- WHAT TO DO -
This exercise calls for duplicating every entry below exactly, without the images.

- RECORD SET -
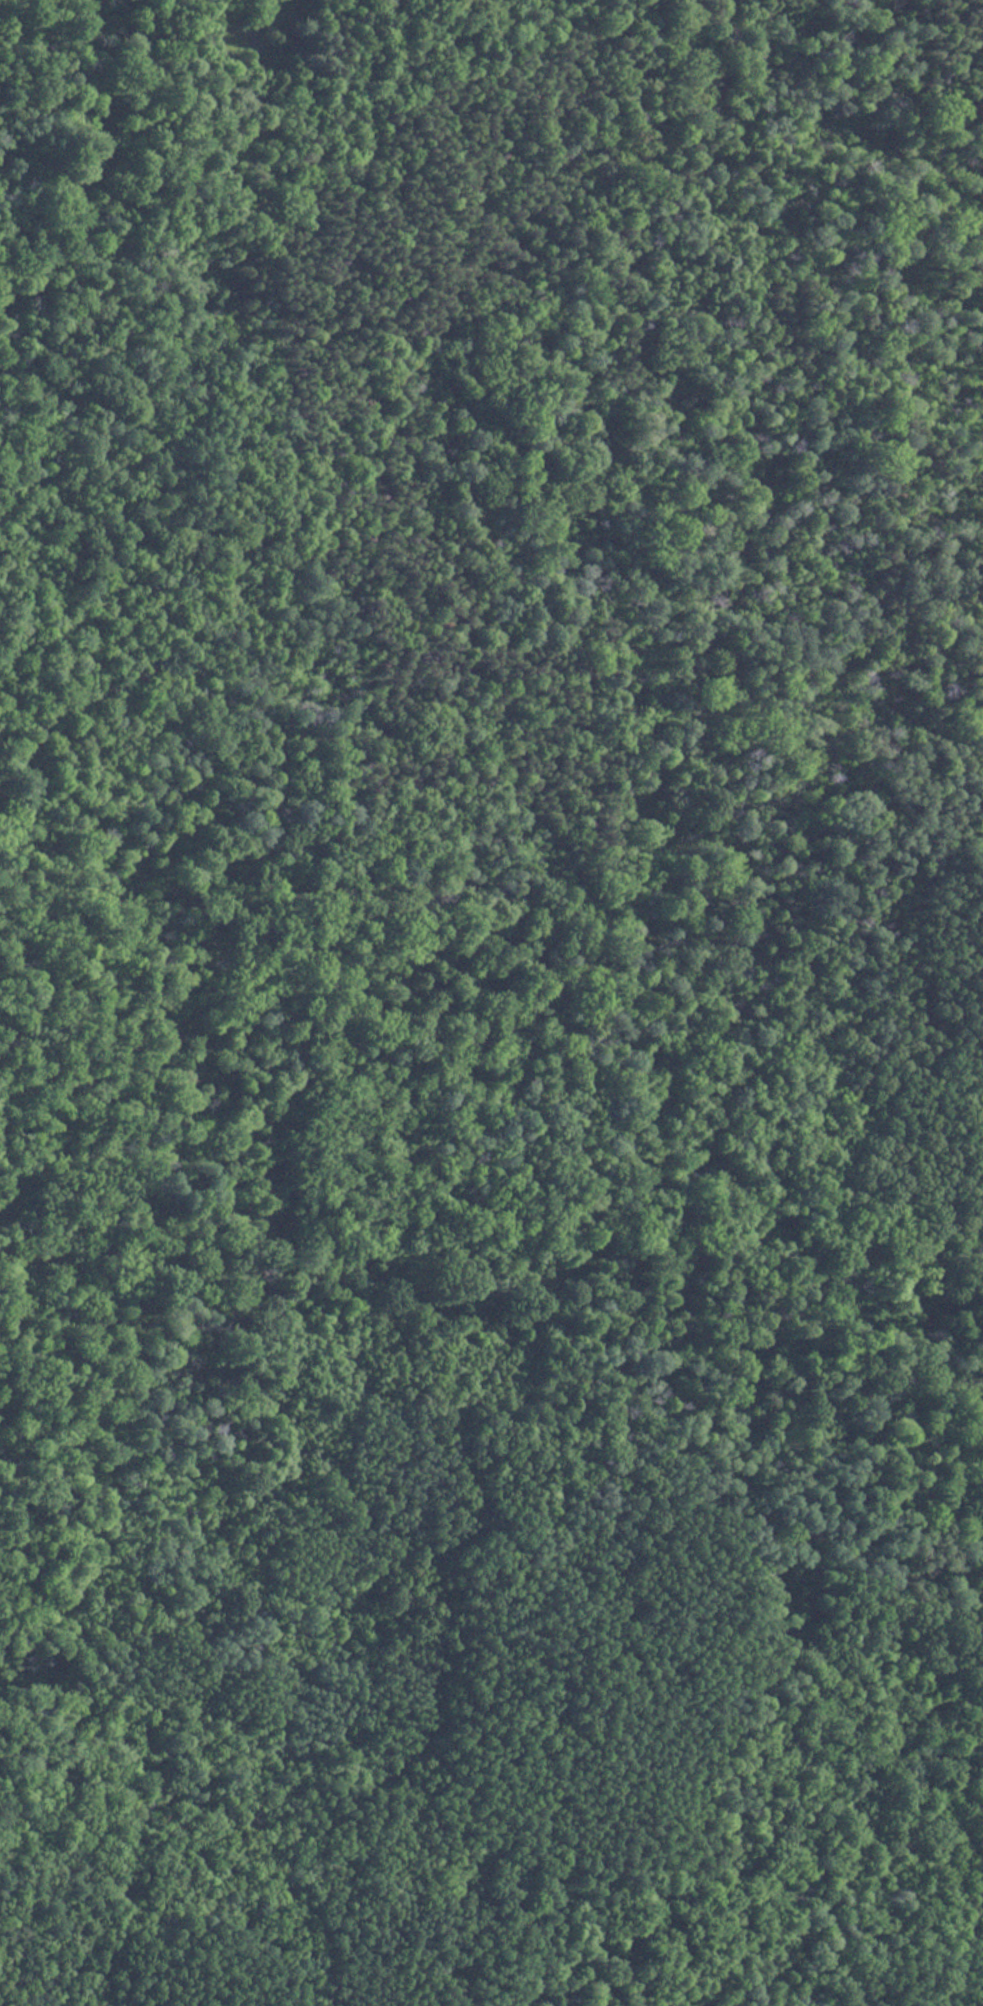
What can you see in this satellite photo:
park: (540, 1032)

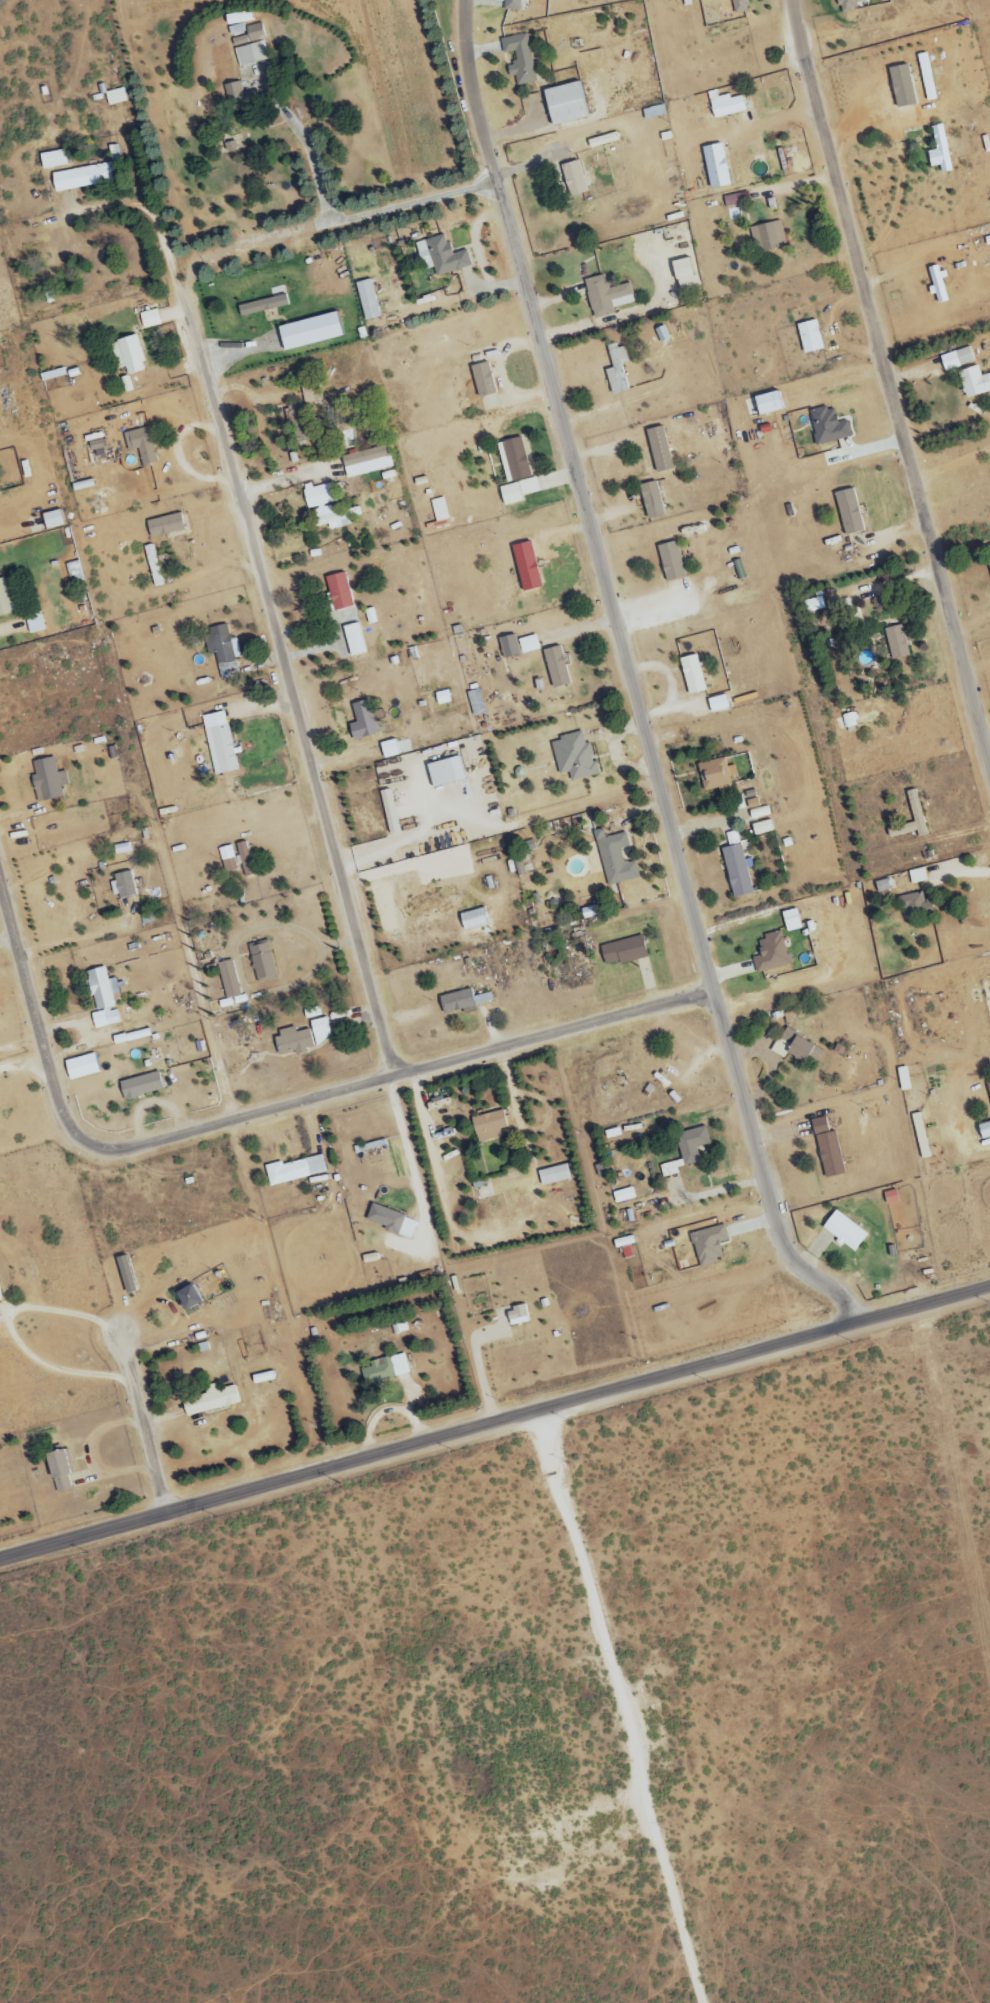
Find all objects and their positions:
building: (684, 2)
building: (511, 5)
building: (848, 5)
building: (740, 6)
building: (237, 18)
building: (249, 32)
building: (252, 54)
building: (519, 59)
building: (925, 77)
building: (115, 97)
building: (563, 104)
building: (726, 106)
building: (653, 112)
road: (307, 136)
building: (938, 151)
building: (52, 160)
building: (714, 166)
building: (81, 178)
building: (569, 180)
road: (150, 214)
road: (334, 220)
building: (767, 237)
building: (440, 256)
building: (684, 278)
building: (937, 284)
building: (605, 296)
building: (366, 300)
building: (262, 305)
building: (149, 319)
building: (308, 331)
building: (809, 337)
building: (0, 343)
building: (128, 355)
building: (957, 359)
building: (616, 370)
road: (889, 378)
building: (483, 380)
building: (973, 382)
building: (311, 393)
building: (763, 405)
building: (298, 423)
building: (827, 427)
building: (141, 445)
building: (94, 446)
building: (659, 450)
building: (513, 460)
building: (366, 462)
building: (517, 491)
building: (651, 500)
building: (329, 506)
building: (439, 510)
building: (848, 512)
building: (59, 520)
building: (165, 526)
building: (669, 561)
building: (153, 566)
building: (525, 566)
road: (894, 579)
building: (339, 591)
building: (9, 601)
building: (814, 605)
building: (38, 623)
building: (354, 640)
building: (896, 642)
building: (517, 645)
building: (223, 651)
building: (556, 667)
building: (691, 674)
road: (630, 677)
building: (333, 679)
road: (287, 686)
building: (441, 697)
building: (475, 702)
building: (717, 704)
building: (849, 720)
building: (362, 721)
building: (219, 743)
building: (389, 749)
building: (573, 757)
building: (444, 771)
building: (716, 776)
building: (47, 780)
building: (744, 801)
building: (914, 807)
building: (389, 812)
building: (759, 813)
building: (761, 828)
building: (122, 849)
building: (615, 858)
building: (228, 859)
building: (245, 859)
building: (736, 867)
building: (916, 876)
building: (123, 884)
building: (881, 885)
building: (914, 904)
building: (472, 919)
building: (790, 920)
building: (622, 951)
building: (770, 953)
building: (262, 962)
building: (228, 978)
road: (193, 983)
building: (102, 997)
building: (463, 1000)
road: (32, 1019)
building: (304, 1034)
building: (797, 1048)
building: (80, 1067)
building: (902, 1079)
road: (392, 1081)
building: (140, 1086)
building: (488, 1126)
building: (983, 1130)
building: (827, 1148)
building: (686, 1150)
building: (294, 1170)
building: (553, 1175)
road: (413, 1177)
building: (623, 1195)
building: (890, 1197)
building: (390, 1221)
building: (843, 1231)
building: (708, 1244)
building: (624, 1247)
building: (124, 1274)
building: (0, 1297)
building: (185, 1297)
building: (517, 1316)
road: (7, 1327)
building: (385, 1369)
building: (210, 1400)
road: (496, 1430)
road: (142, 1431)
building: (57, 1472)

- SOLVED PROBLEM -
What can you see in this satellite photo:
park: (540, 1032)

Find all objects and their positions:
building: (684, 2)
building: (511, 5)
building: (848, 5)
building: (740, 6)
building: (237, 18)
building: (249, 32)
building: (252, 54)
building: (519, 59)
building: (925, 77)
building: (115, 97)
building: (563, 104)
building: (726, 106)
building: (653, 112)
road: (307, 136)
building: (938, 151)
building: (52, 160)
building: (714, 166)
building: (81, 178)
building: (569, 180)
road: (150, 214)
road: (334, 220)
building: (767, 237)
building: (440, 256)
building: (684, 278)
building: (937, 284)
building: (605, 296)
building: (366, 300)
building: (262, 305)
building: (149, 319)
building: (308, 331)
building: (809, 337)
building: (0, 343)
building: (128, 355)
building: (957, 359)
building: (616, 370)
road: (889, 378)
building: (483, 380)
building: (973, 382)
building: (311, 393)
building: (763, 405)
building: (298, 423)
building: (827, 427)
building: (141, 445)
building: (94, 446)
building: (659, 450)
building: (513, 460)
building: (366, 462)
building: (517, 491)
building: (651, 500)
building: (329, 506)
building: (439, 510)
building: (848, 512)
building: (59, 520)
building: (165, 526)
building: (669, 561)
building: (153, 566)
building: (525, 566)
road: (894, 579)
building: (339, 591)
building: (9, 601)
building: (814, 605)
building: (38, 623)
building: (354, 640)
building: (896, 642)
building: (517, 645)
building: (223, 651)
building: (556, 667)
building: (691, 674)
road: (630, 677)
building: (333, 679)
road: (287, 686)
building: (441, 697)
building: (475, 702)
building: (717, 704)
building: (849, 720)
building: (362, 721)
building: (219, 743)
building: (389, 749)
building: (573, 757)
building: (444, 771)
building: (716, 776)
building: (47, 780)
building: (744, 801)
building: (914, 807)
building: (389, 812)
building: (759, 813)
building: (761, 828)
building: (122, 849)
building: (615, 858)
building: (228, 859)
building: (245, 859)
building: (736, 867)
building: (916, 876)
building: (123, 884)
building: (881, 885)
building: (914, 904)
building: (472, 919)
building: (790, 920)
building: (622, 951)
building: (770, 953)
building: (262, 962)
building: (228, 978)
road: (193, 983)
building: (102, 997)
building: (463, 1000)
road: (32, 1019)
building: (304, 1034)
building: (797, 1048)
building: (80, 1067)
building: (902, 1079)
road: (392, 1081)
building: (140, 1086)
building: (488, 1126)
building: (983, 1130)
building: (827, 1148)
building: (686, 1150)
building: (294, 1170)
building: (553, 1175)
road: (413, 1177)
building: (623, 1195)
building: (890, 1197)
building: (390, 1221)
building: (843, 1231)
building: (708, 1244)
building: (624, 1247)
building: (124, 1274)
building: (0, 1297)
building: (185, 1297)
building: (517, 1316)
road: (7, 1327)
building: (385, 1369)
building: (210, 1400)
road: (496, 1430)
road: (142, 1431)
building: (57, 1472)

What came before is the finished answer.